### What to do
When you reach the line containing "grey capsule [651,118,722,176]" in the records below, start copying exactly, and stop once you have copied the line containing "brown dice [300,191,347,244]".
═══ Material to process ═══
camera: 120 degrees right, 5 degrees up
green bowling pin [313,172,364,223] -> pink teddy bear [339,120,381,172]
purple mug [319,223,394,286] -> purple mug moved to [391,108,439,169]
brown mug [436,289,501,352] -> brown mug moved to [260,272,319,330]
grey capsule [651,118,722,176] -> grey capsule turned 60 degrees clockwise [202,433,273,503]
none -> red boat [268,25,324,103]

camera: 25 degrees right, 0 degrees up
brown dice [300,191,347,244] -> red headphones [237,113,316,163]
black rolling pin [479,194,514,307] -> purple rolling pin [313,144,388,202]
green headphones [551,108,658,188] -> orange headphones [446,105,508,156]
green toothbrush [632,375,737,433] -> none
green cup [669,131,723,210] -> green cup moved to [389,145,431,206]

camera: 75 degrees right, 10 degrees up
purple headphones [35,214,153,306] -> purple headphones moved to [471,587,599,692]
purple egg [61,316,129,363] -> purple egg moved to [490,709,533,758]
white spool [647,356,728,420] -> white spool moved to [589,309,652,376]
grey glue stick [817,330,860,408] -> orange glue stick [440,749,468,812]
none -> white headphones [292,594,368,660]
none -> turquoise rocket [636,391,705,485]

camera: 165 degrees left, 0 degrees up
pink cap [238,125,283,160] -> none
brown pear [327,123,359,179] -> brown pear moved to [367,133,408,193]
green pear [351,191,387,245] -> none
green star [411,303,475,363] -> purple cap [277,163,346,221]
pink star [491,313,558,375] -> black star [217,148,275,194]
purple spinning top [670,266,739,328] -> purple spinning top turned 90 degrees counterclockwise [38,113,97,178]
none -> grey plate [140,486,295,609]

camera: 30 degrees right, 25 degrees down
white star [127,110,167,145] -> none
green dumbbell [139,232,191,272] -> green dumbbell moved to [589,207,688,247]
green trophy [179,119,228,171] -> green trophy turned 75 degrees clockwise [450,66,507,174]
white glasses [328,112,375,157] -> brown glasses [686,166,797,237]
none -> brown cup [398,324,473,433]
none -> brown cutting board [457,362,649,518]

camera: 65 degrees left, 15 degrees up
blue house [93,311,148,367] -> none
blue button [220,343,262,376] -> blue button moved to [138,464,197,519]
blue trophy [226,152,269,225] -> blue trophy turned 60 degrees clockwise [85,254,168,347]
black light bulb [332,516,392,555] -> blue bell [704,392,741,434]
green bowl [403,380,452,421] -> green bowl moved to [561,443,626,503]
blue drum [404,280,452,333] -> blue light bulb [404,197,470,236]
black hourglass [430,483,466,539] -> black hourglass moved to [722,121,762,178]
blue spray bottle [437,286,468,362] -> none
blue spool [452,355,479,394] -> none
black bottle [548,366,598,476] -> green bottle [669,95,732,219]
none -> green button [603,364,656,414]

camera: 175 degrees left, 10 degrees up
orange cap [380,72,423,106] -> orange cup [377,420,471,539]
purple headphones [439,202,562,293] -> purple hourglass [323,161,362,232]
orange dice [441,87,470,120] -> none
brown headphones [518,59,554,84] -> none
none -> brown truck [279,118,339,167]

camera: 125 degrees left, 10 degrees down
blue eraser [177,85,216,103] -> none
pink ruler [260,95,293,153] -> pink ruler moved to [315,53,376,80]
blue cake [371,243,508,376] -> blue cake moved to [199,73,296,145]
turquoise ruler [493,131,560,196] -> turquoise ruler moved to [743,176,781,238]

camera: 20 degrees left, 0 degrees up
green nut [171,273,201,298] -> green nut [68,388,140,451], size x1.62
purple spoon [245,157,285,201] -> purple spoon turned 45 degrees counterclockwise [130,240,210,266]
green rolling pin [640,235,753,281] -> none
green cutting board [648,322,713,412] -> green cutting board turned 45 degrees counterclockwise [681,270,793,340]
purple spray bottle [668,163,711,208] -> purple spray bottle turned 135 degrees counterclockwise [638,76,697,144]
═══
### Result below
grey capsule [651,118,722,176] -> grey capsule turned 60 degrees clockwise [202,433,273,503]
none -> red boat [268,25,324,103]

camera: 25 degrees right, 0 degrees up
brown dice [300,191,347,244] -> red headphones [237,113,316,163]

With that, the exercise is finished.